Exercise brief =>
If a line in the records below holds the word "dumbbell", copy it.

· · · · ·

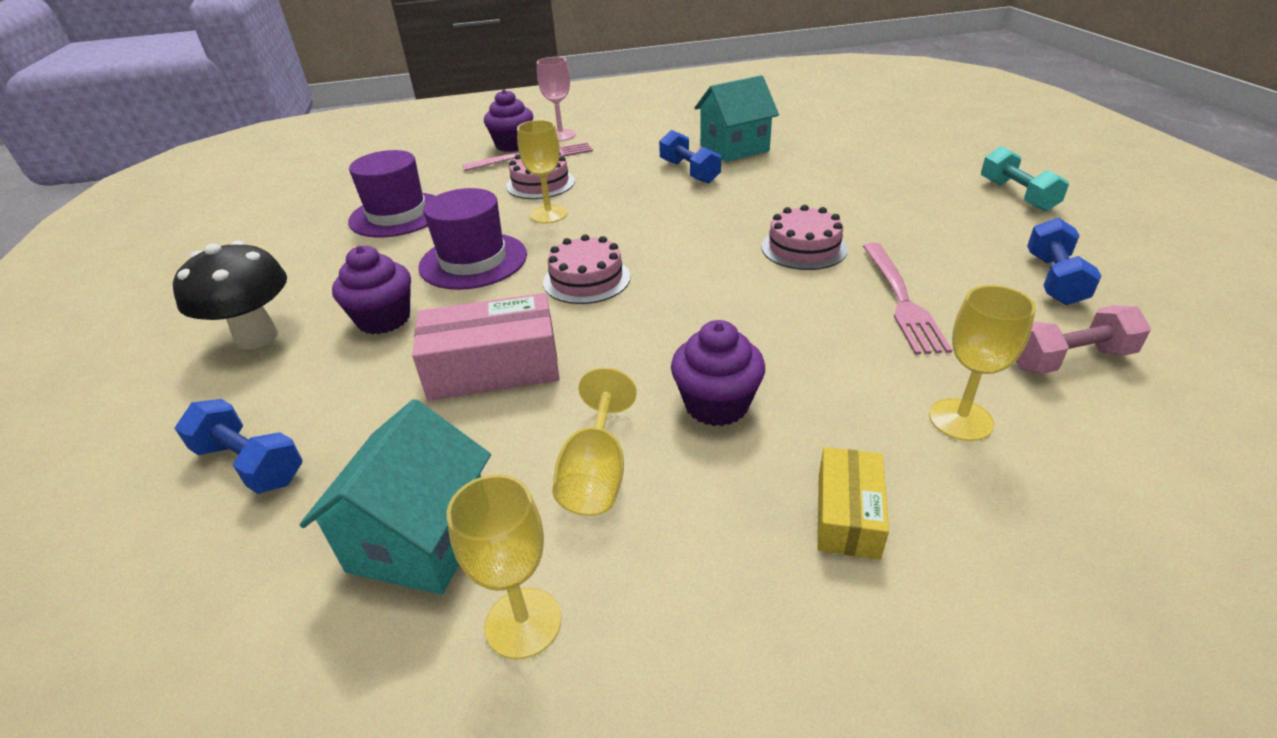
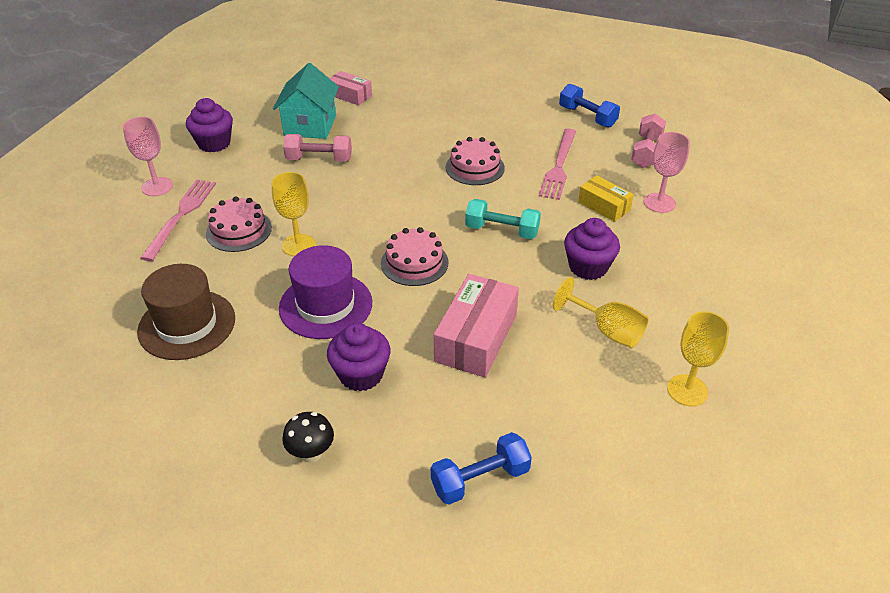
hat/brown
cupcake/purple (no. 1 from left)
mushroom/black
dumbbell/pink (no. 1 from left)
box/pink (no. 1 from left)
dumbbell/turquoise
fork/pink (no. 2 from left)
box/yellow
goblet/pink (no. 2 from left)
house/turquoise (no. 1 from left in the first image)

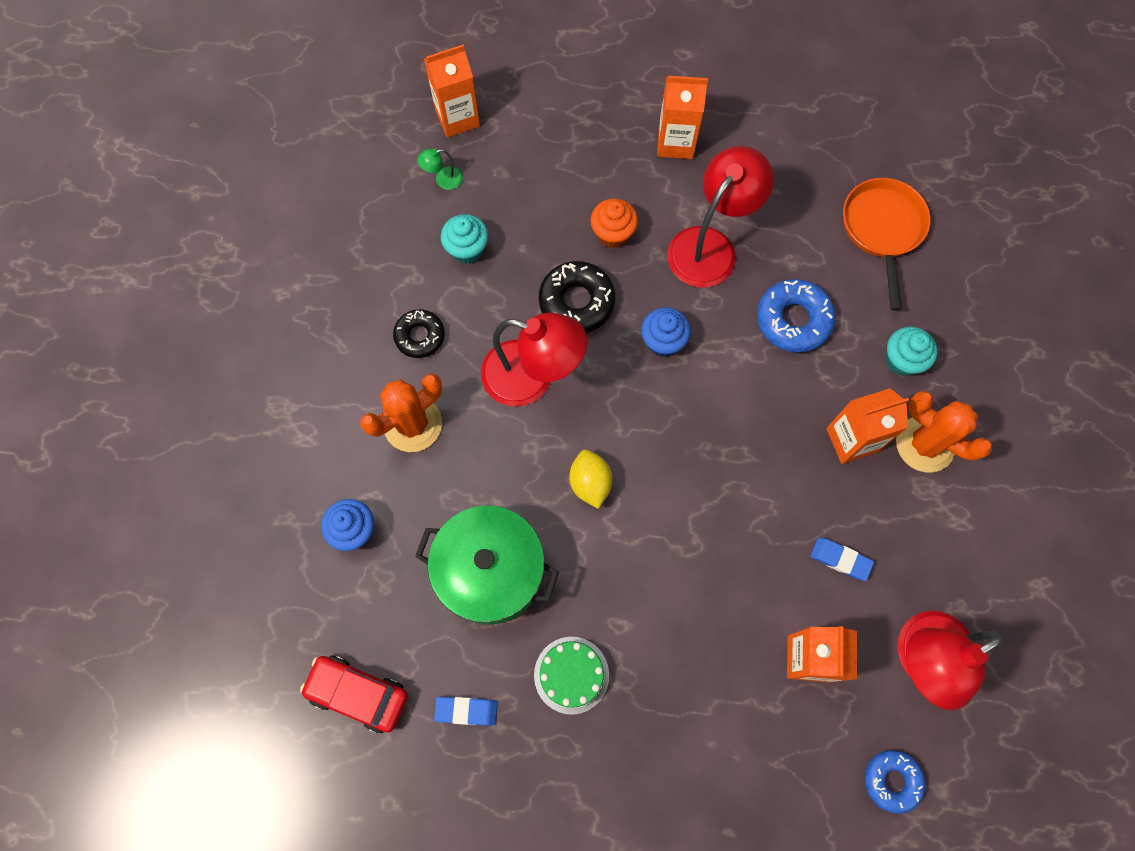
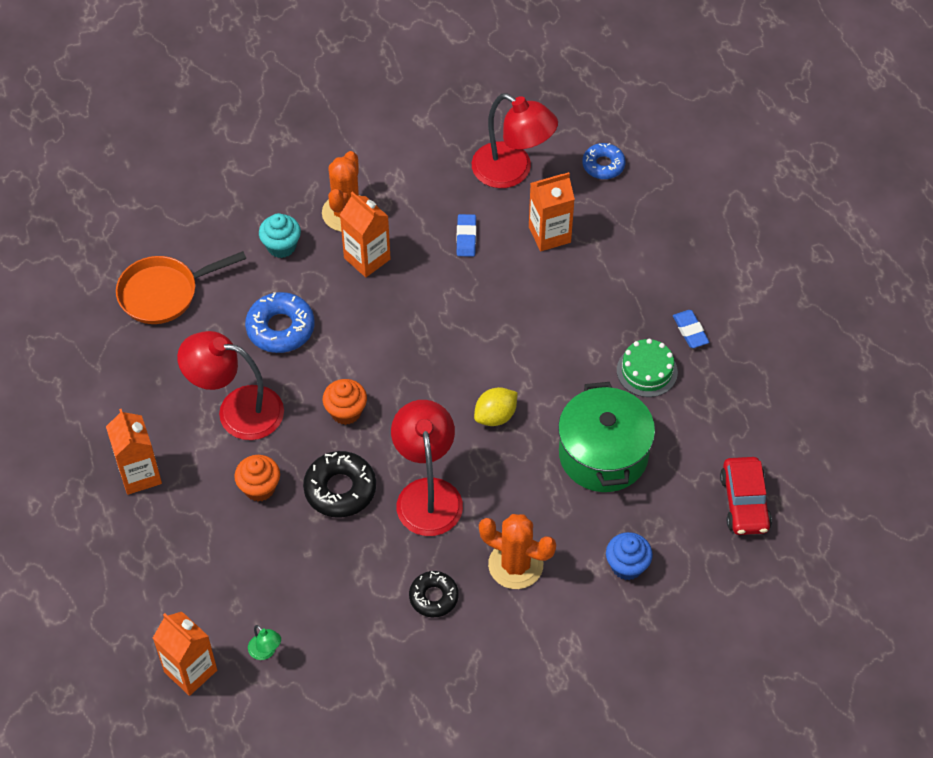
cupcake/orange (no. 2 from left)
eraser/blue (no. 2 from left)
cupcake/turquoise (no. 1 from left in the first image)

· · · · ·

Exercise result =>
dumbbell/pink (no. 1 from left)
dumbbell/turquoise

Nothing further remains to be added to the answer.